| Work instructions |
Print verbatim the lines of the entries from the one containing "C8: 10uF (plus" to the last, inclusive, and no others.
━━━━━ Data provided ━━━━━
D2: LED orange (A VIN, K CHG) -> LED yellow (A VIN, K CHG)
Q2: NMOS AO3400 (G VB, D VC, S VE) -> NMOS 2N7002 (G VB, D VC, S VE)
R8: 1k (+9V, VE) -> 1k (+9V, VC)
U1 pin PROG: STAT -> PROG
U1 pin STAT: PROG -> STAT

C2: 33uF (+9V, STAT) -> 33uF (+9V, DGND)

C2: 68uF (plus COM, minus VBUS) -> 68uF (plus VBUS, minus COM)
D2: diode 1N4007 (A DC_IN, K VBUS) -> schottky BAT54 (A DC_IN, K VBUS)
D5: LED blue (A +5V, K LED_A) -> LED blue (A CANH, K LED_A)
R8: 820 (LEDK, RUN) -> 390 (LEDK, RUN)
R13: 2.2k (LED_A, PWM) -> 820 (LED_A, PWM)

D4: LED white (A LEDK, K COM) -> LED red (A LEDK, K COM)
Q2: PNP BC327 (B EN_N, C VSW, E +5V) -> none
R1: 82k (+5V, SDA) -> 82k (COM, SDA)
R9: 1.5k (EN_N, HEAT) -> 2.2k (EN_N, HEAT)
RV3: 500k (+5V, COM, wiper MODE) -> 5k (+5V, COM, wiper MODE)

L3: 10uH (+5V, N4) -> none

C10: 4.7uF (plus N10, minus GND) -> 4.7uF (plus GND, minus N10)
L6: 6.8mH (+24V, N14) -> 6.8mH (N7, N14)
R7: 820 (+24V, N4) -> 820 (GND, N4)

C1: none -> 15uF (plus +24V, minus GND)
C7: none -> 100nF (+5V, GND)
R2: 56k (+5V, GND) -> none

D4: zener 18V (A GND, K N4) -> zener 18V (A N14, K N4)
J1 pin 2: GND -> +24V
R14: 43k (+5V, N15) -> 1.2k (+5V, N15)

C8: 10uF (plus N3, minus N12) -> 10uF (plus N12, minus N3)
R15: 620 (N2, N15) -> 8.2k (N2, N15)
━━━━━
| Output of the task |
C8: 10uF (plus N3, minus N12) -> 10uF (plus N12, minus N3)
R15: 620 (N2, N15) -> 8.2k (N2, N15)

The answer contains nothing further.